The line containing "IMU pin INT: GP19 -> GP11" marks the start of the required copy, which runs to the final line of the entries; return those lines exactly, without any pictures.

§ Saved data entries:
┄┄┄┄┄┄┄┄┄┄

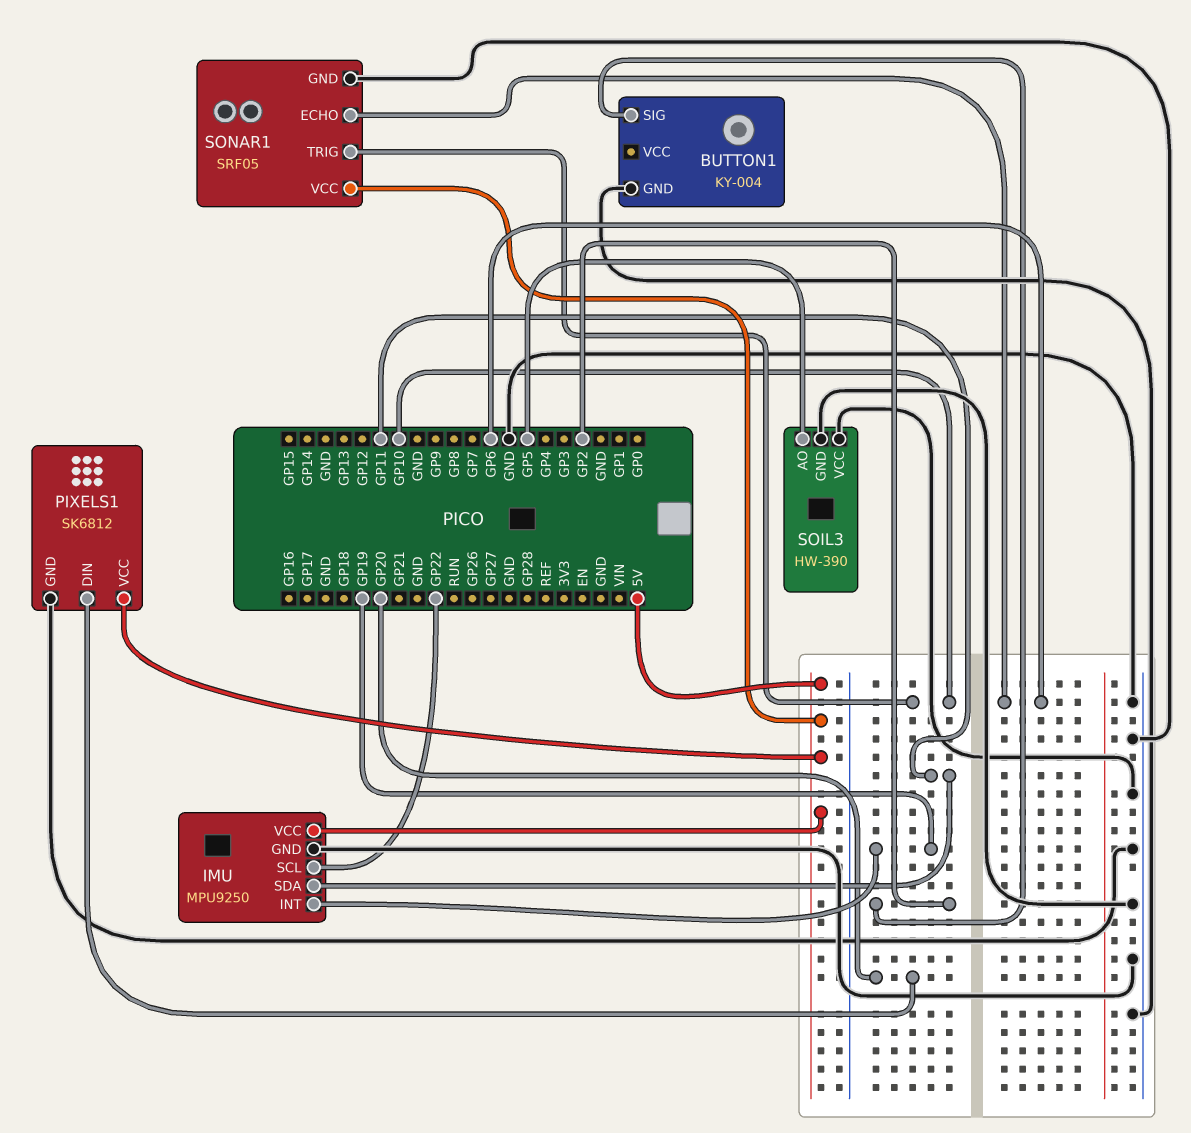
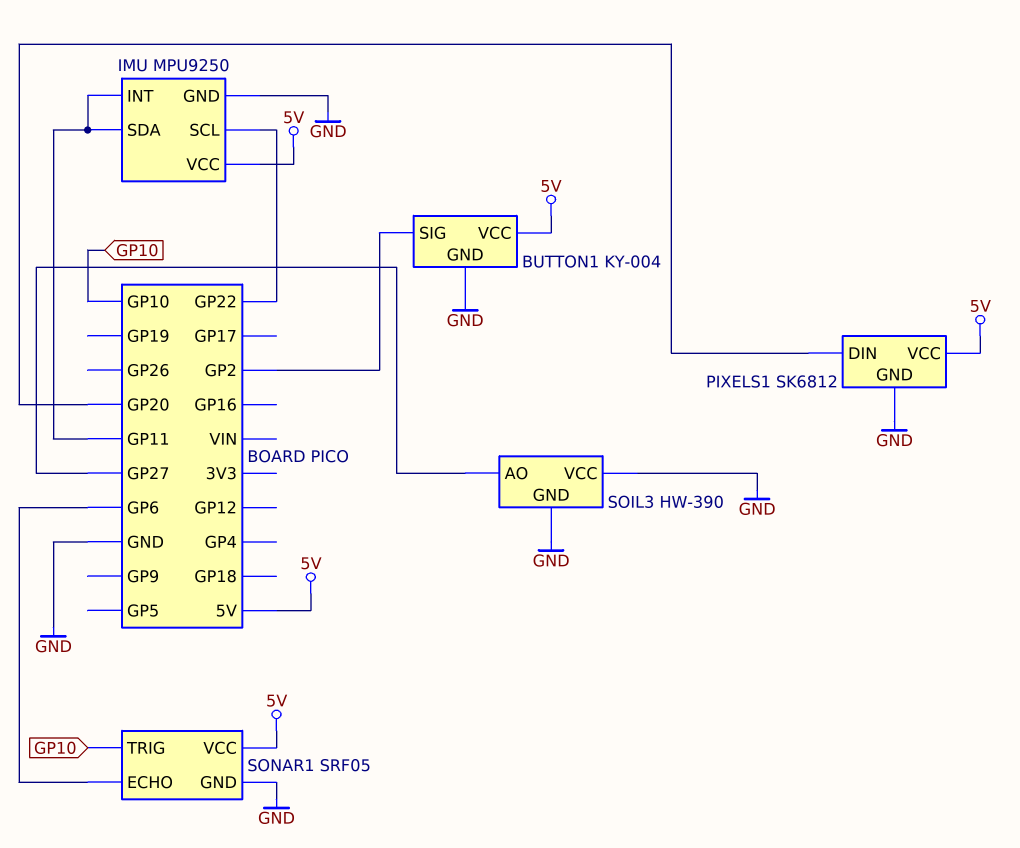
BUTTON1 pin VCC: none -> 5V
IMU pin INT: GP19 -> GP11
SOIL3 pin AO: GP5 -> GP27

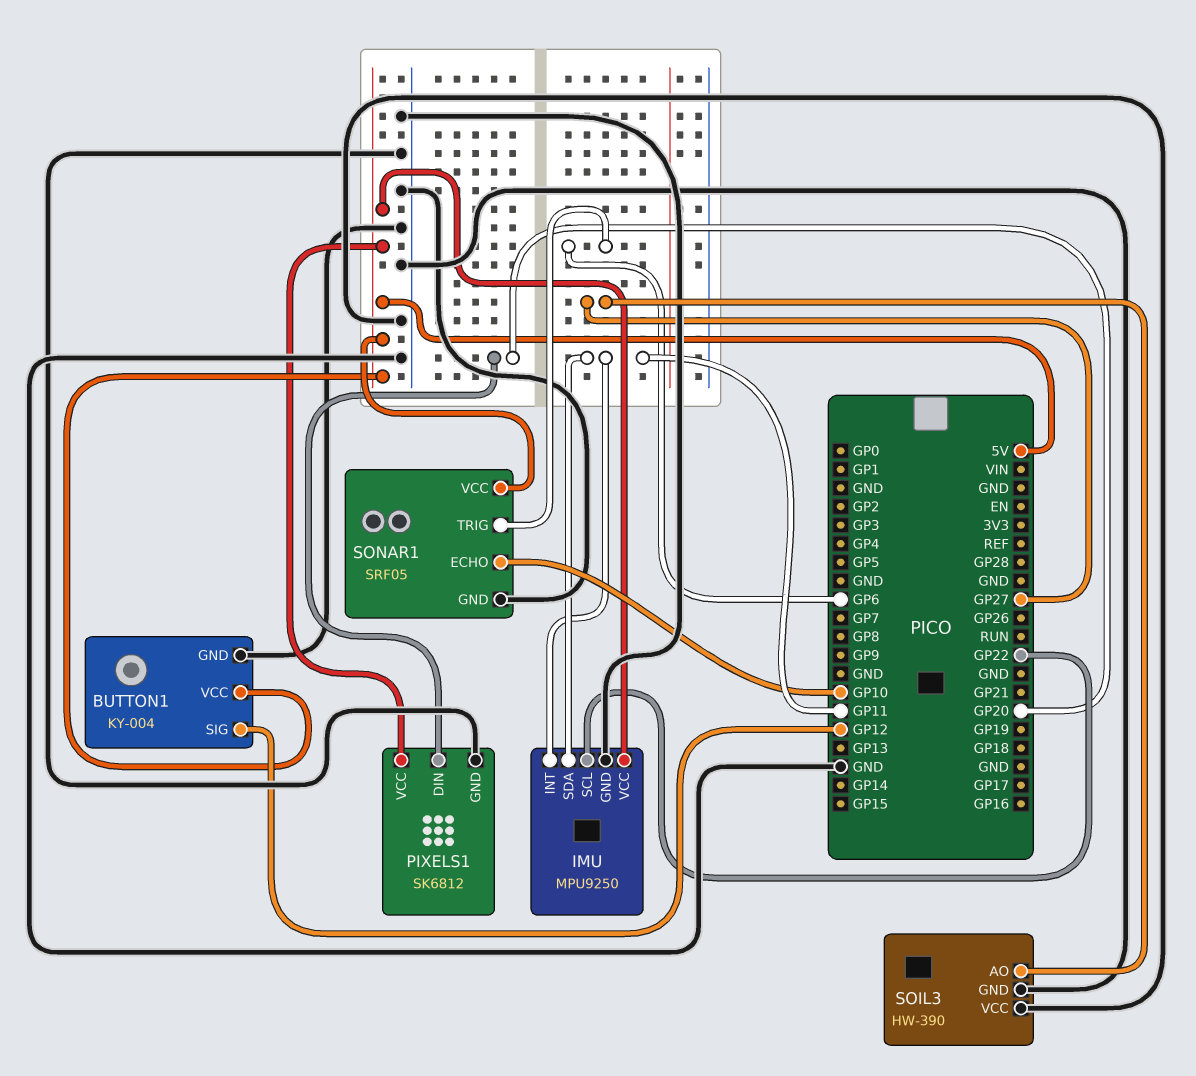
BUTTON1 pin SIG: GP2 -> GP12
SONAR1 pin ECHO: GP6 -> GP10
SONAR1 pin TRIG: GP10 -> GP6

┄┄┄┄┄┄┄┄┄┄

§ Task response:
IMU pin INT: GP19 -> GP11
SOIL3 pin AO: GP5 -> GP27

BUTTON1 pin SIG: GP2 -> GP12
SONAR1 pin ECHO: GP6 -> GP10
SONAR1 pin TRIG: GP10 -> GP6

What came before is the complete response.